# Assigned task
The entries below must be repeated exactly. None may be skipped.

Version comparison data
########################################
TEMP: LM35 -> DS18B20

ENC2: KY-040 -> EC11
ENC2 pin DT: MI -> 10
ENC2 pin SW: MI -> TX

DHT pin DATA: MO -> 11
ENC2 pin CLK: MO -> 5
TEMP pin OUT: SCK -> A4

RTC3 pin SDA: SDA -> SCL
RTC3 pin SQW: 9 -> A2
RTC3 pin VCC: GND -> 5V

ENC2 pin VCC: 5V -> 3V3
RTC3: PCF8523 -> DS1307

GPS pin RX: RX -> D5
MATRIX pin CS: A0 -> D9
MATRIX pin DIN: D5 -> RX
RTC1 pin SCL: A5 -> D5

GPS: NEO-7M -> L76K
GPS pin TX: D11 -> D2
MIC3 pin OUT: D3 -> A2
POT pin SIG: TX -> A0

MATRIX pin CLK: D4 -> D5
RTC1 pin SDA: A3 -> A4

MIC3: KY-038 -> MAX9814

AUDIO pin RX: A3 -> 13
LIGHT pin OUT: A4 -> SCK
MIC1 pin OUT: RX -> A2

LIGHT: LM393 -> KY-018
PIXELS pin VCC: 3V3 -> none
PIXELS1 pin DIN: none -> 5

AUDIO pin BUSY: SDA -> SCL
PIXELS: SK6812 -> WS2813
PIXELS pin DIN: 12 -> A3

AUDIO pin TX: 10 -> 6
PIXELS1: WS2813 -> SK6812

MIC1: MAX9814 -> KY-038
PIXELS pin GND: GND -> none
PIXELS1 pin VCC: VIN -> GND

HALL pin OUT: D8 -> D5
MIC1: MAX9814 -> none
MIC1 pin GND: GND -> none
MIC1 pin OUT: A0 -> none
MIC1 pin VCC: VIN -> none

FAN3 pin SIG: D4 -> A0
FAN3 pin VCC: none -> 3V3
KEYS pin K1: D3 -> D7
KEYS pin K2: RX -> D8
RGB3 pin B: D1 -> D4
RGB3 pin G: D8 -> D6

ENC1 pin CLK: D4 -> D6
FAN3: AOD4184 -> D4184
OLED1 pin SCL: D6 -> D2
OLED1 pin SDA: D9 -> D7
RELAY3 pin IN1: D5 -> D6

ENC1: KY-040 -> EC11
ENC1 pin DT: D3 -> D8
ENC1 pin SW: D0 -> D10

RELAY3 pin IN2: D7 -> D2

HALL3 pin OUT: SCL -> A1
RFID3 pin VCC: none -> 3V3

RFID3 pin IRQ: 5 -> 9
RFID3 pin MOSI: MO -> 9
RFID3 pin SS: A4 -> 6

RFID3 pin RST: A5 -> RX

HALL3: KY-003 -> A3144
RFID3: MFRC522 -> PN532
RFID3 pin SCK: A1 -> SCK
########################################
# Expected answer
TEMP: LM35 -> DS18B20

ENC2: KY-040 -> EC11
ENC2 pin DT: MI -> 10
ENC2 pin SW: MI -> TX

DHT pin DATA: MO -> 11
ENC2 pin CLK: MO -> 5
TEMP pin OUT: SCK -> A4

RTC3 pin SDA: SDA -> SCL
RTC3 pin SQW: 9 -> A2
RTC3 pin VCC: GND -> 5V

ENC2 pin VCC: 5V -> 3V3
RTC3: PCF8523 -> DS1307

GPS pin RX: RX -> D5
MATRIX pin CS: A0 -> D9
MATRIX pin DIN: D5 -> RX
RTC1 pin SCL: A5 -> D5

GPS: NEO-7M -> L76K
GPS pin TX: D11 -> D2
MIC3 pin OUT: D3 -> A2
POT pin SIG: TX -> A0

MATRIX pin CLK: D4 -> D5
RTC1 pin SDA: A3 -> A4

MIC3: KY-038 -> MAX9814

AUDIO pin RX: A3 -> 13
LIGHT pin OUT: A4 -> SCK
MIC1 pin OUT: RX -> A2

LIGHT: LM393 -> KY-018
PIXELS pin VCC: 3V3 -> none
PIXELS1 pin DIN: none -> 5

AUDIO pin BUSY: SDA -> SCL
PIXELS: SK6812 -> WS2813
PIXELS pin DIN: 12 -> A3

AUDIO pin TX: 10 -> 6
PIXELS1: WS2813 -> SK6812

MIC1: MAX9814 -> KY-038
PIXELS pin GND: GND -> none
PIXELS1 pin VCC: VIN -> GND

HALL pin OUT: D8 -> D5
MIC1: MAX9814 -> none
MIC1 pin GND: GND -> none
MIC1 pin OUT: A0 -> none
MIC1 pin VCC: VIN -> none

FAN3 pin SIG: D4 -> A0
FAN3 pin VCC: none -> 3V3
KEYS pin K1: D3 -> D7
KEYS pin K2: RX -> D8
RGB3 pin B: D1 -> D4
RGB3 pin G: D8 -> D6

ENC1 pin CLK: D4 -> D6
FAN3: AOD4184 -> D4184
OLED1 pin SCL: D6 -> D2
OLED1 pin SDA: D9 -> D7
RELAY3 pin IN1: D5 -> D6

ENC1: KY-040 -> EC11
ENC1 pin DT: D3 -> D8
ENC1 pin SW: D0 -> D10

RELAY3 pin IN2: D7 -> D2

HALL3 pin OUT: SCL -> A1
RFID3 pin VCC: none -> 3V3

RFID3 pin IRQ: 5 -> 9
RFID3 pin MOSI: MO -> 9
RFID3 pin SS: A4 -> 6

RFID3 pin RST: A5 -> RX

HALL3: KY-003 -> A3144
RFID3: MFRC522 -> PN532
RFID3 pin SCK: A1 -> SCK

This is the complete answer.